[What the exercise asks] Search the records below for the word "white" and show every line where it occurs.

[Records for processing]
┄┄┄┄┄┄

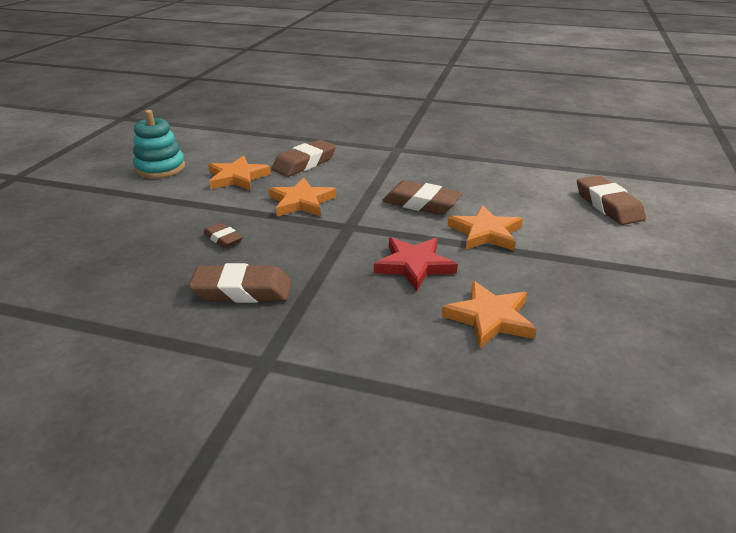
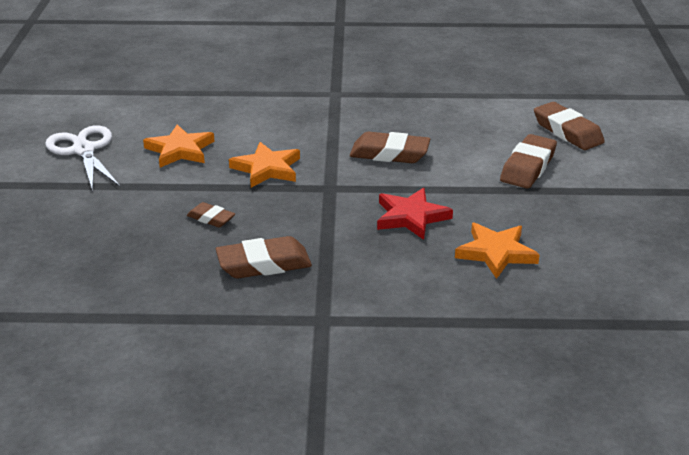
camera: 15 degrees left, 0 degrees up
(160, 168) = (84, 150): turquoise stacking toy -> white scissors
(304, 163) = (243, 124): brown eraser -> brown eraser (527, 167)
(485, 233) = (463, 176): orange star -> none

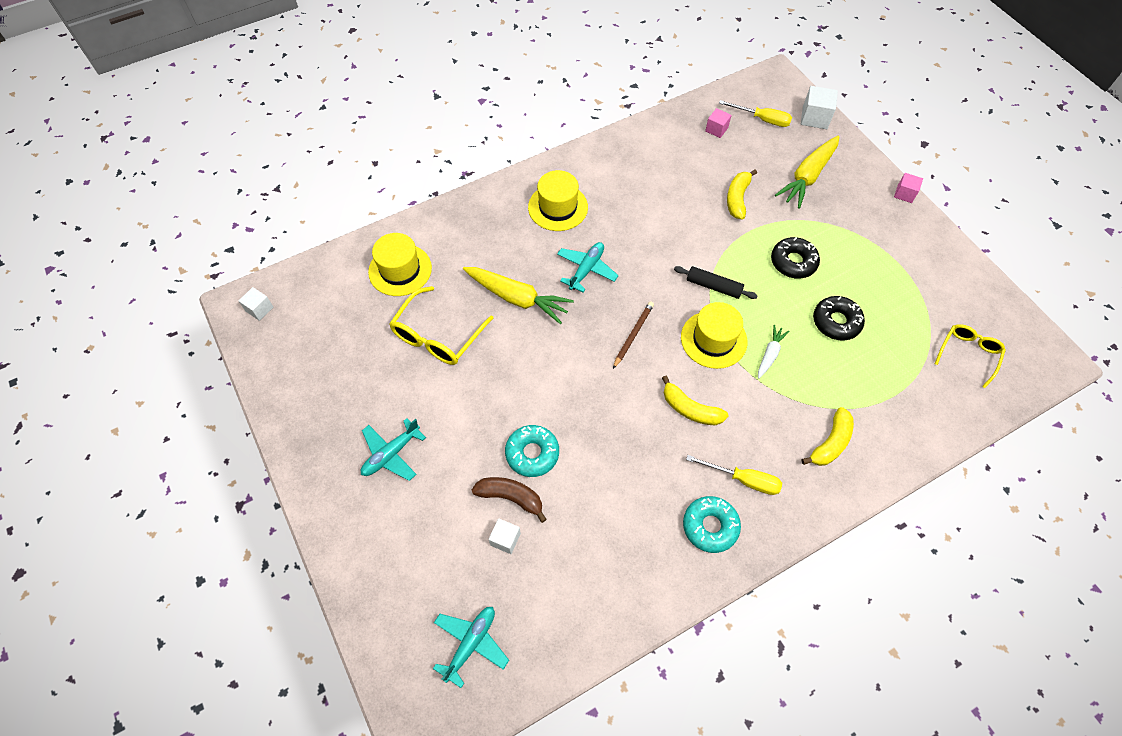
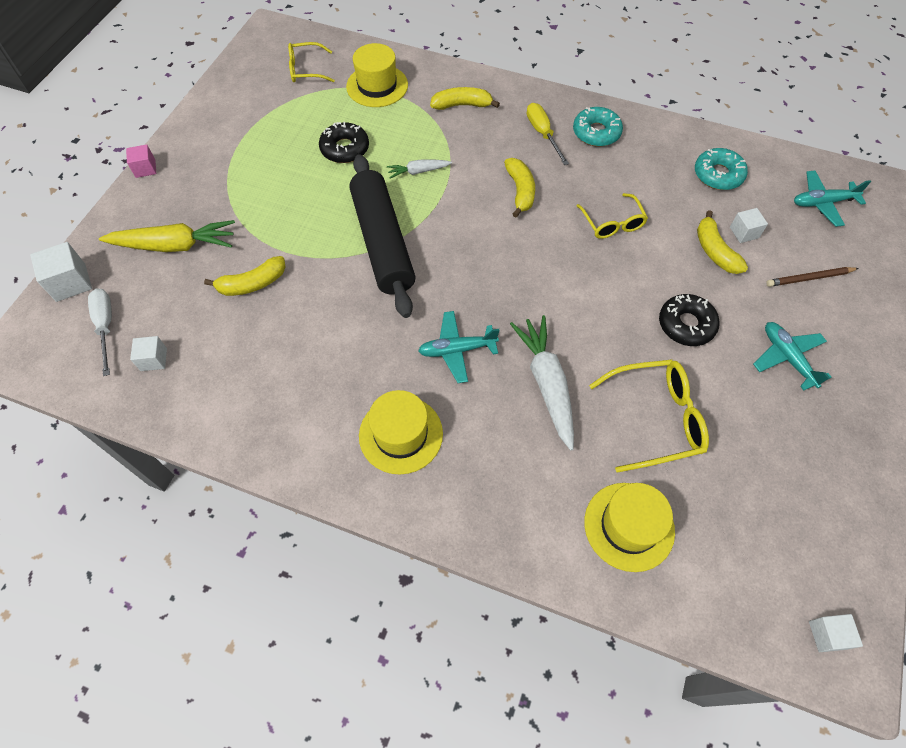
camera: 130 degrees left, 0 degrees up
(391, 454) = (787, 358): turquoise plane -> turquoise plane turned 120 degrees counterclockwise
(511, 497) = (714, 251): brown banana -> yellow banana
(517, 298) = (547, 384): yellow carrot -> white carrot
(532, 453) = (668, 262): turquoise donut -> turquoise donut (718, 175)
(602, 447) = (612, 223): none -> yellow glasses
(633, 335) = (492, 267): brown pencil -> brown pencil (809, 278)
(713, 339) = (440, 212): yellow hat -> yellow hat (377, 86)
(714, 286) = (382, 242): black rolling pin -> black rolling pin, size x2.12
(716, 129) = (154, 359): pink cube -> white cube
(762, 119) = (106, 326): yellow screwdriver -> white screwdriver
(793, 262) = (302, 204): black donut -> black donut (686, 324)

┄┄┄┄┄┄

[Response box]
(160, 168) = (84, 150): turquoise stacking toy -> white scissors
(517, 298) = (547, 384): yellow carrot -> white carrot
(716, 129) = (154, 359): pink cube -> white cube
(762, 119) = (106, 326): yellow screwdriver -> white screwdriver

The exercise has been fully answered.